▶ Problem to solve
In the records that follow, find each line with the word "purple" and copy it.

[Data entries]
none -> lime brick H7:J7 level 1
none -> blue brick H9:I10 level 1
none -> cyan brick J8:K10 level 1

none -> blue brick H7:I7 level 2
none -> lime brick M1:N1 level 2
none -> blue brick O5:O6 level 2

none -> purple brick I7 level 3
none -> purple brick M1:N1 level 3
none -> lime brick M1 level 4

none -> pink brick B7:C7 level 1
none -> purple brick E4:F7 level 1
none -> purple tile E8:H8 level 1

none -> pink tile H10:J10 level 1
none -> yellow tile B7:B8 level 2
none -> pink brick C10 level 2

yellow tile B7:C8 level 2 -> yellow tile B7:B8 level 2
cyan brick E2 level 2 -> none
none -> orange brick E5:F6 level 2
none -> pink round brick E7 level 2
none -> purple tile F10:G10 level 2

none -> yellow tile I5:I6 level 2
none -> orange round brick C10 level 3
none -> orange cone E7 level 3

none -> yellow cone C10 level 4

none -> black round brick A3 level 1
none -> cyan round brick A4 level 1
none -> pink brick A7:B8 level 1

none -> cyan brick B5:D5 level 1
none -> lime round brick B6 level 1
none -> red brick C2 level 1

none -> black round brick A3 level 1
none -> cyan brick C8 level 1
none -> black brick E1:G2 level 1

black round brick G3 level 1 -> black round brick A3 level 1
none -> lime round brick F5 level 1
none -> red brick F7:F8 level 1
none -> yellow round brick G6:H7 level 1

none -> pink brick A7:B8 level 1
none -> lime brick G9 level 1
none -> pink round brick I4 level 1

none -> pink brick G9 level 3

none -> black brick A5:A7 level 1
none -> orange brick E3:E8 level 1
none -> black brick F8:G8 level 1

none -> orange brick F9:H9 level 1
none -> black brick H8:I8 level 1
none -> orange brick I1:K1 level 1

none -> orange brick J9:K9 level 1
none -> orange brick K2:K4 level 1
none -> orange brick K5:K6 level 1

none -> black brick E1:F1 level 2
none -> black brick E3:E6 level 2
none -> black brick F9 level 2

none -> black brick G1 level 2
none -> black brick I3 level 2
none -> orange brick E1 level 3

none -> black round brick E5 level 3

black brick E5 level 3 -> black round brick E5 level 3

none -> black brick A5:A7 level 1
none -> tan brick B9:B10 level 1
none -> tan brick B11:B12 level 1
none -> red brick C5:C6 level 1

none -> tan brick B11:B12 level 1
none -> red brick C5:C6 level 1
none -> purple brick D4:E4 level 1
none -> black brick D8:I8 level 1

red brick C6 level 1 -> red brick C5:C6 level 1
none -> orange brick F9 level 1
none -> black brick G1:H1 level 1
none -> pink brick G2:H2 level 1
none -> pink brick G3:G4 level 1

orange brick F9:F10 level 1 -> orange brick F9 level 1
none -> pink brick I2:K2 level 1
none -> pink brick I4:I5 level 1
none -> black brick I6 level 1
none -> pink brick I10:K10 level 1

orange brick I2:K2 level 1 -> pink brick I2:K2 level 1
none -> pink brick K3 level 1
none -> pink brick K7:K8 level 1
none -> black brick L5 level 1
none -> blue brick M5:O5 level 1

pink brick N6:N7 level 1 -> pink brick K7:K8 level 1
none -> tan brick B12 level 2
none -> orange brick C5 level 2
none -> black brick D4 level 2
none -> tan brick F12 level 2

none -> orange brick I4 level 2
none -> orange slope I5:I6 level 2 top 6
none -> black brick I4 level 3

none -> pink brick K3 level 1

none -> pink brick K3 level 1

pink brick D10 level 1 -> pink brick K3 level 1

▶ Task output
none -> purple brick I7 level 3
none -> purple brick M1:N1 level 3
none -> purple brick E4:F7 level 1
none -> purple tile E8:H8 level 1
none -> purple tile F10:G10 level 2
none -> purple brick D4:E4 level 1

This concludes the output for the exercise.